#### [Data excerpts]
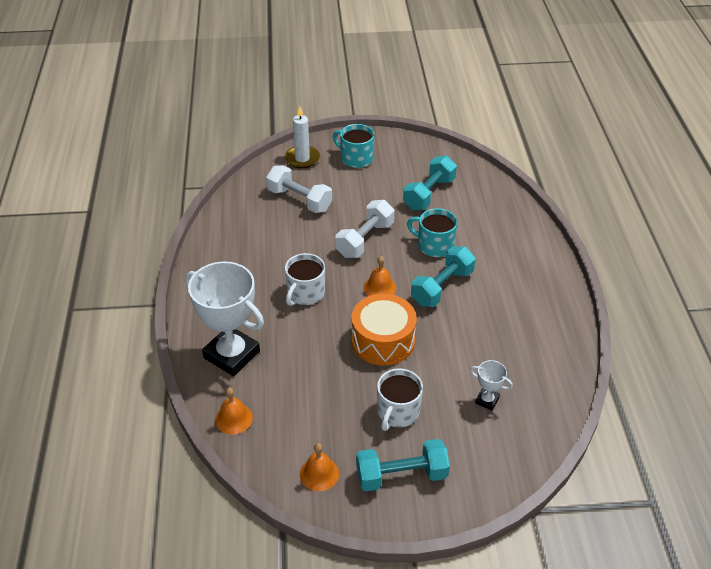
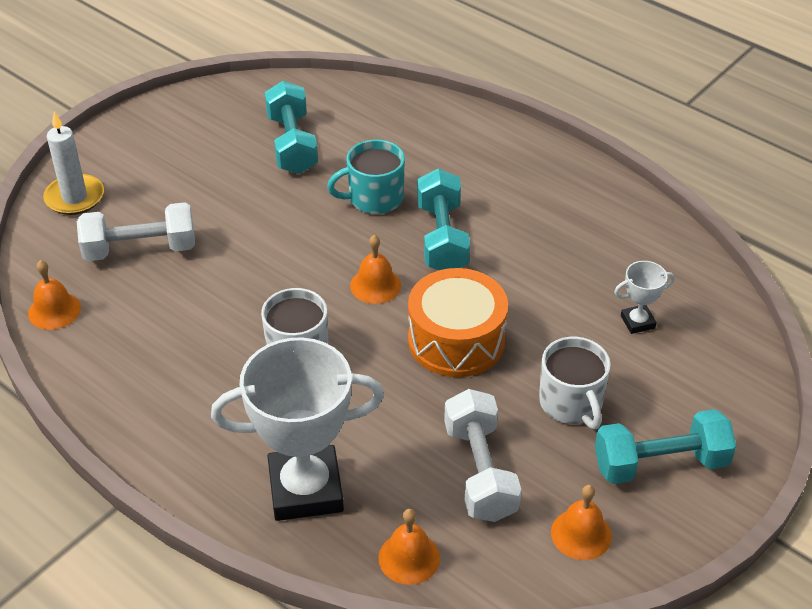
camera: 45 degrees left, 0 degrees up
(233, 204) = (54, 310): none -> orange bell
(355, 158) = (146, 156): turquoise mug -> none
(365, 240) = (286, 243): white dumbbell -> white dumbbell (480, 471)
(401, 475) = (660, 464): turquoise dumbbell -> turquoise dumbbell turned 45 degrees clockwise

#### [Exercise]
An exact copy is needed of the closing lines of the entries above, counting from the one that contains "(233, 204) = (54, 310): none -> orange bell" and including it and the last.

#### [Result for this task]
(233, 204) = (54, 310): none -> orange bell
(355, 158) = (146, 156): turquoise mug -> none
(365, 240) = (286, 243): white dumbbell -> white dumbbell (480, 471)
(401, 475) = (660, 464): turquoise dumbbell -> turquoise dumbbell turned 45 degrees clockwise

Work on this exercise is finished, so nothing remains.